[Task goal]: Restate word for word the lines of the records below, starting at the line that contains "U1 pin IN: +15V -> VDD" and ending at the line that contains "U39: NAND 74LS00", with both of those lines included and nothing else.

Material for this task Start Marker

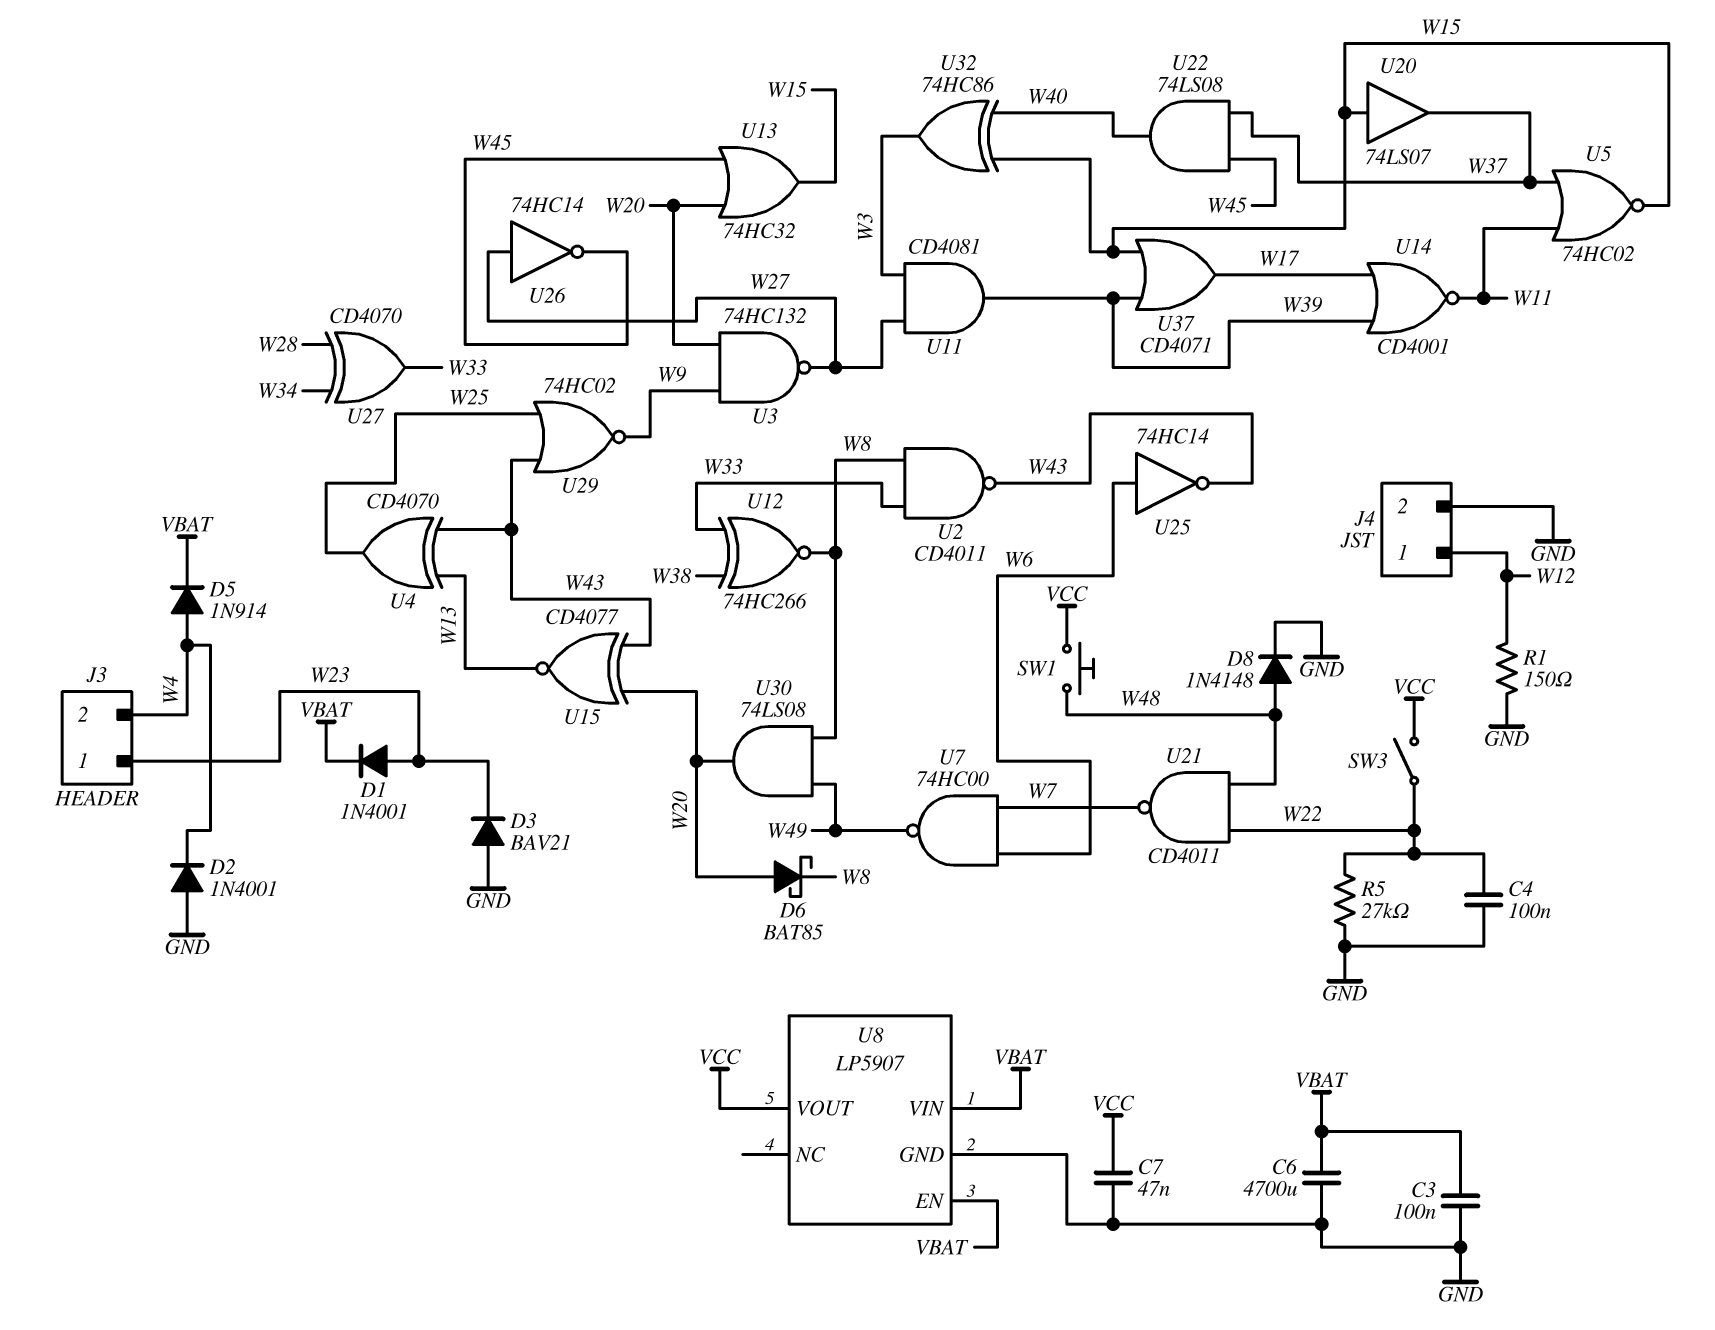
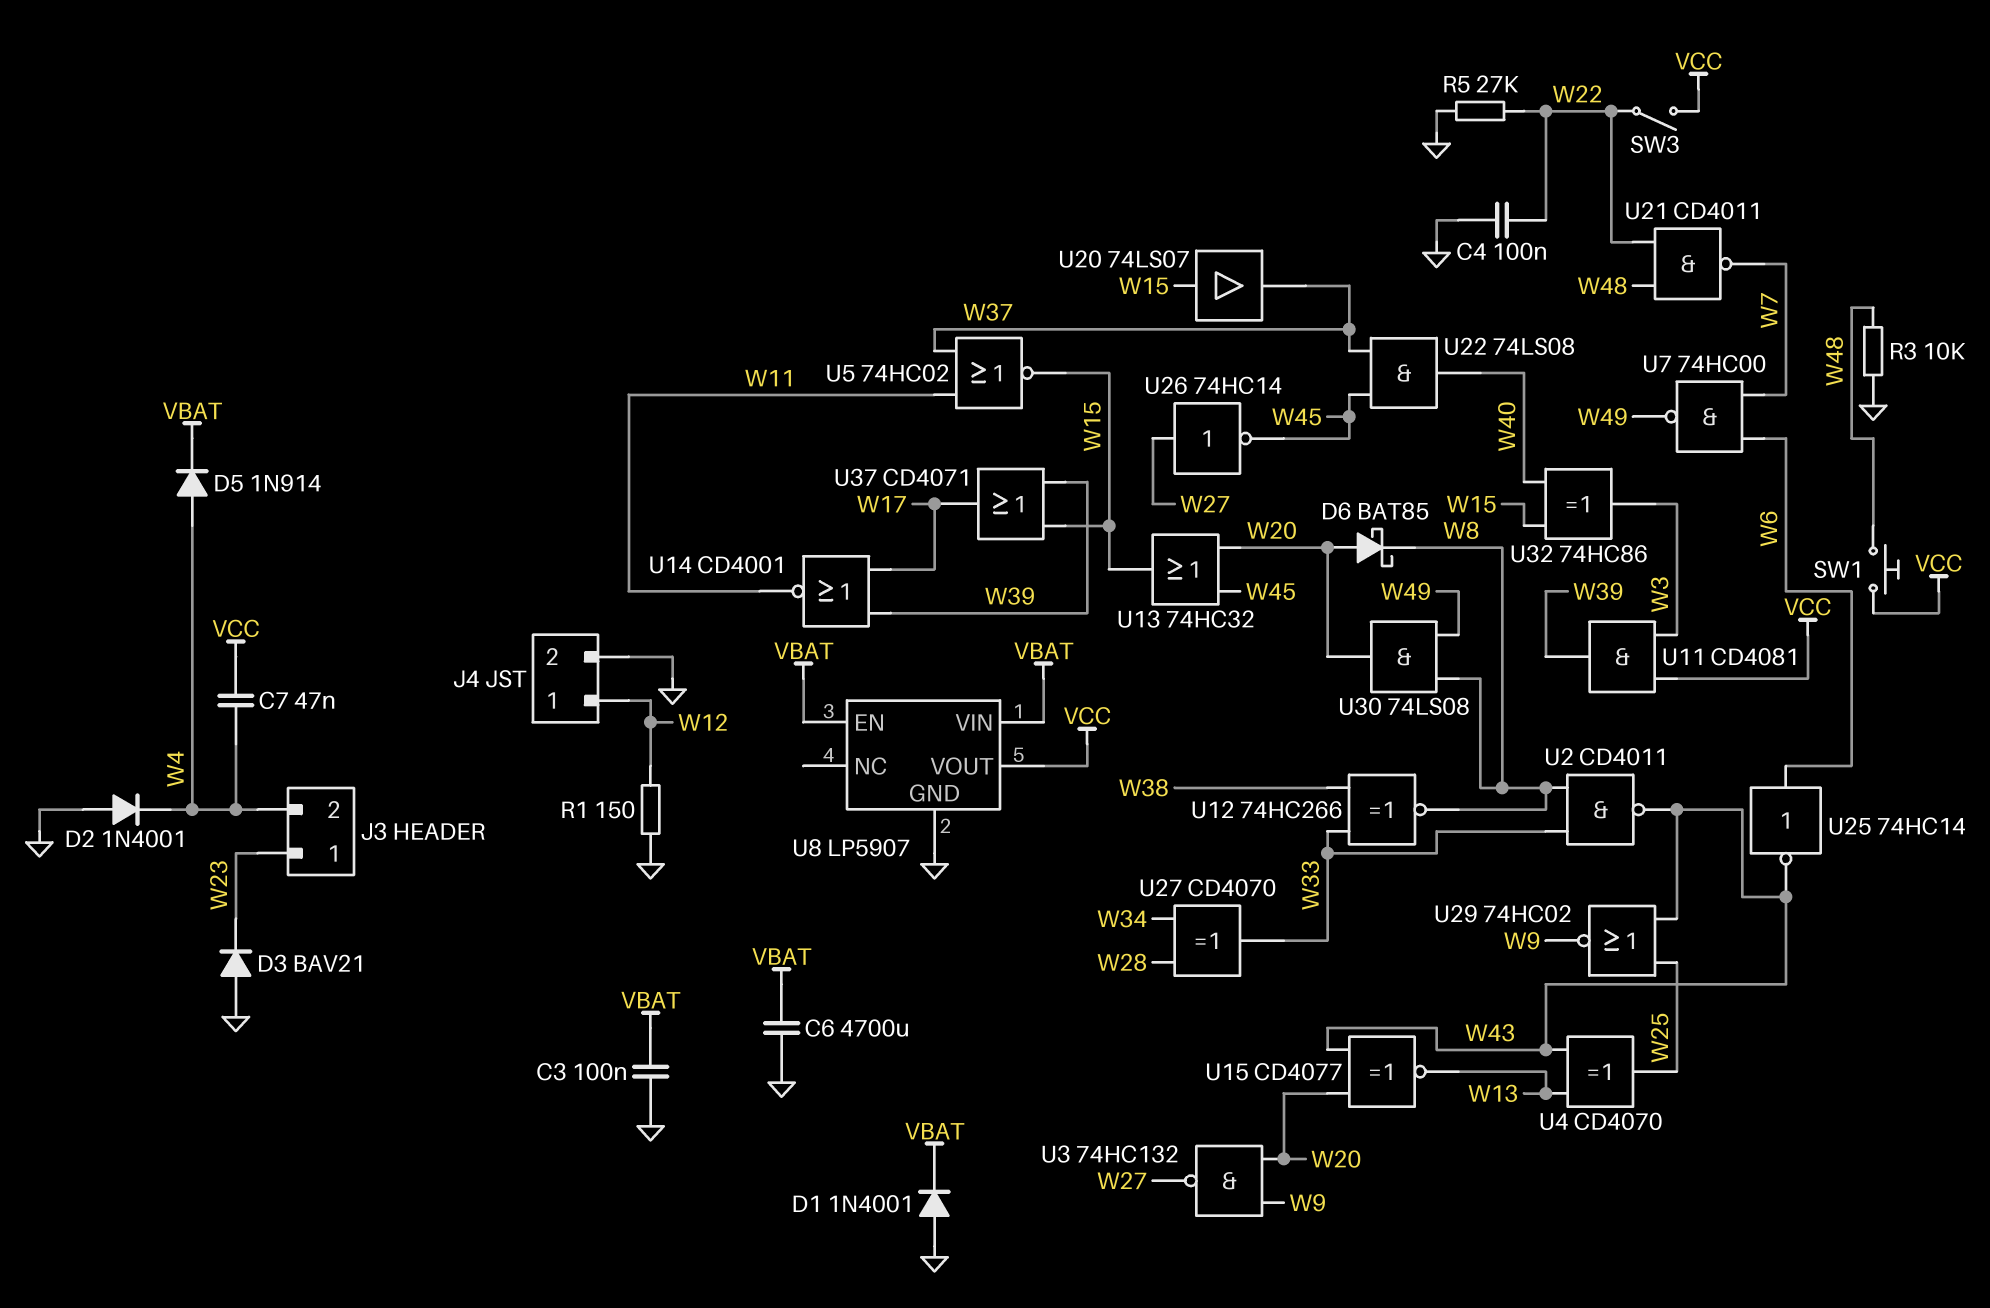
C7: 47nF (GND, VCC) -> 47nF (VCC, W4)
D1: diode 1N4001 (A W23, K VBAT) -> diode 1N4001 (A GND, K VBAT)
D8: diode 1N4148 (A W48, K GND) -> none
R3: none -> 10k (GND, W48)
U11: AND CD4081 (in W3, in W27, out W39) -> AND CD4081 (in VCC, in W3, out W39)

Material for this task End Marker
Material for this task Start Marker

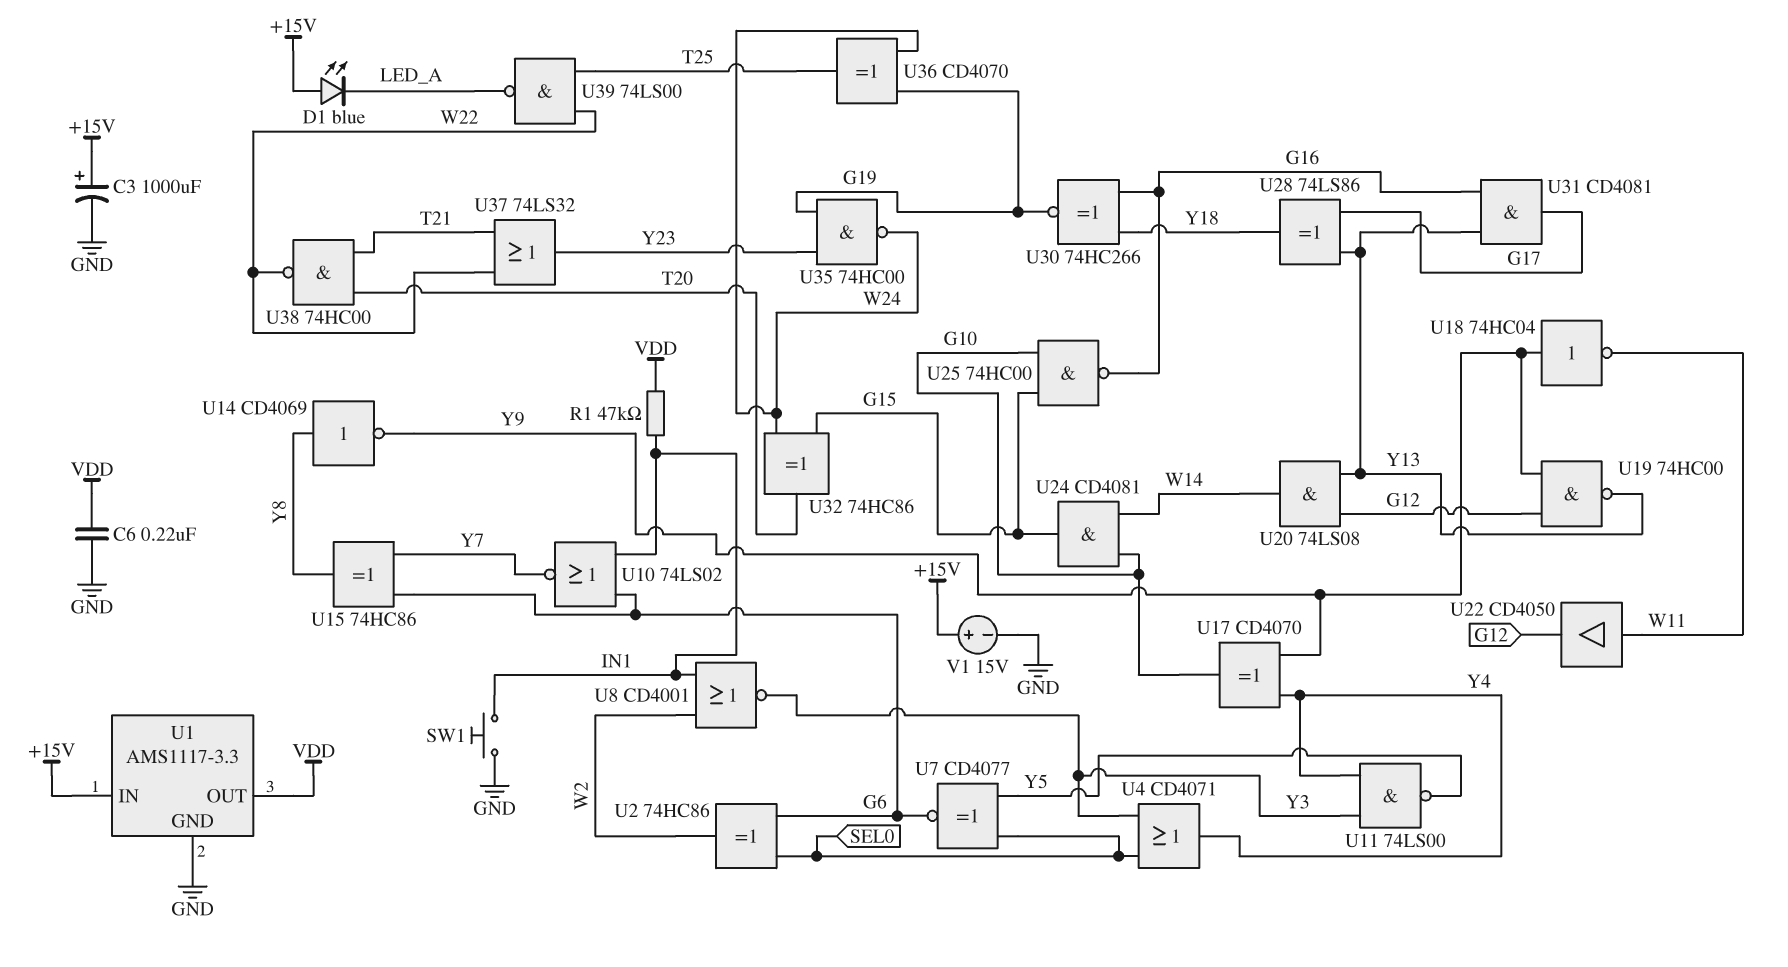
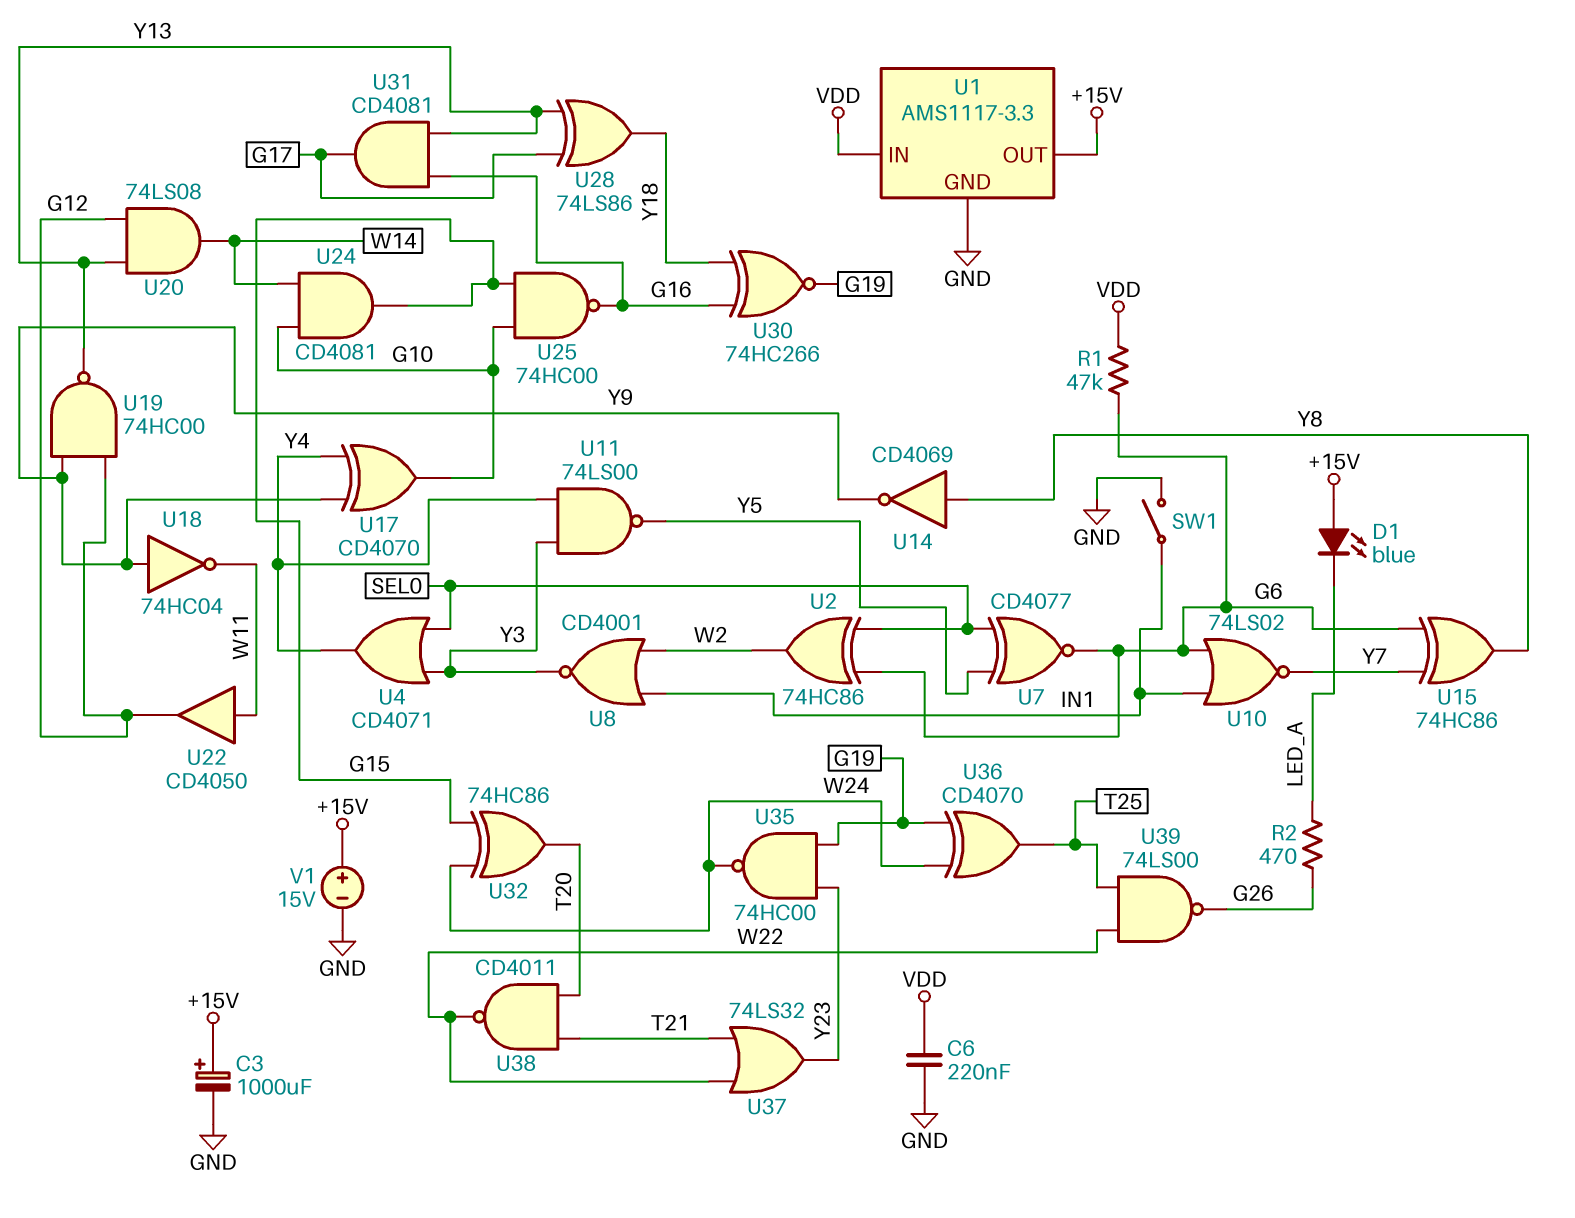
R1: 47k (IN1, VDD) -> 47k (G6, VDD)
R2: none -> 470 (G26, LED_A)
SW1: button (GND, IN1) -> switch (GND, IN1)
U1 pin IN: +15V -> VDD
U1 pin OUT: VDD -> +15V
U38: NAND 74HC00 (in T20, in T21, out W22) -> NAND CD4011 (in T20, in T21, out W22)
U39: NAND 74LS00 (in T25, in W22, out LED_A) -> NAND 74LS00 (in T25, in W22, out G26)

Material for this task End Marker

[Final answer]:
U1 pin IN: +15V -> VDD
U1 pin OUT: VDD -> +15V
U38: NAND 74HC00 (in T20, in T21, out W22) -> NAND CD4011 (in T20, in T21, out W22)
U39: NAND 74LS00 (in T25, in W22, out LED_A) -> NAND 74LS00 (in T25, in W22, out G26)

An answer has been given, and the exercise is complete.